(WORK TO COMPLETE): Which lines of the entries below contain the string "green"? Copy each one.

(DATASET RECORDS):
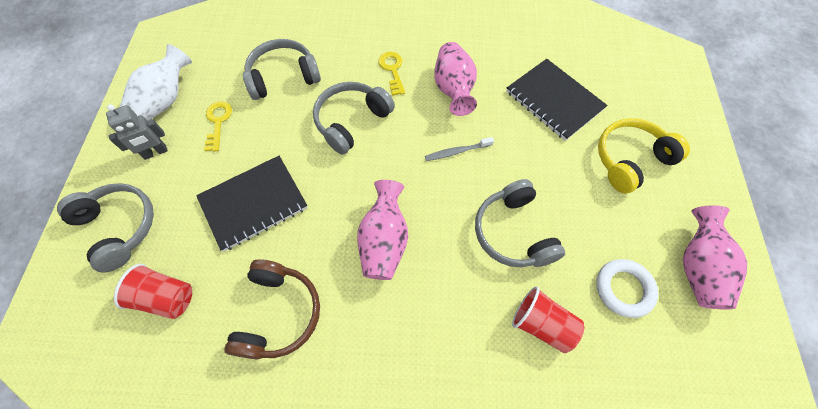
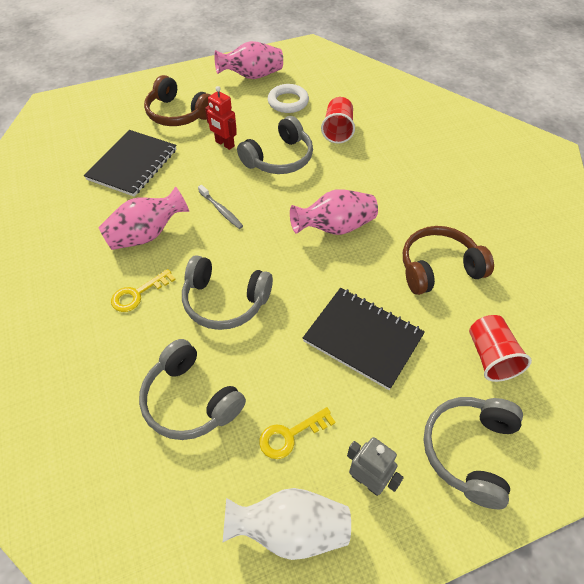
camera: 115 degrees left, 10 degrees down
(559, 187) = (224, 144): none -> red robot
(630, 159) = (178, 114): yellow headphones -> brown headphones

==

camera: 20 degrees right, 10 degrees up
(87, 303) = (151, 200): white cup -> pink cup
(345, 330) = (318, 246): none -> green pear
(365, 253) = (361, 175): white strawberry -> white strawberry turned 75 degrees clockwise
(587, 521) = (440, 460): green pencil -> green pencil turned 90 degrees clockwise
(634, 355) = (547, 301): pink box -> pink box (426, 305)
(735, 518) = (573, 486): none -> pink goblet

(OUTPUT OF THE TASK):
(345, 330) = (318, 246): none -> green pear
(587, 521) = (440, 460): green pencil -> green pencil turned 90 degrees clockwise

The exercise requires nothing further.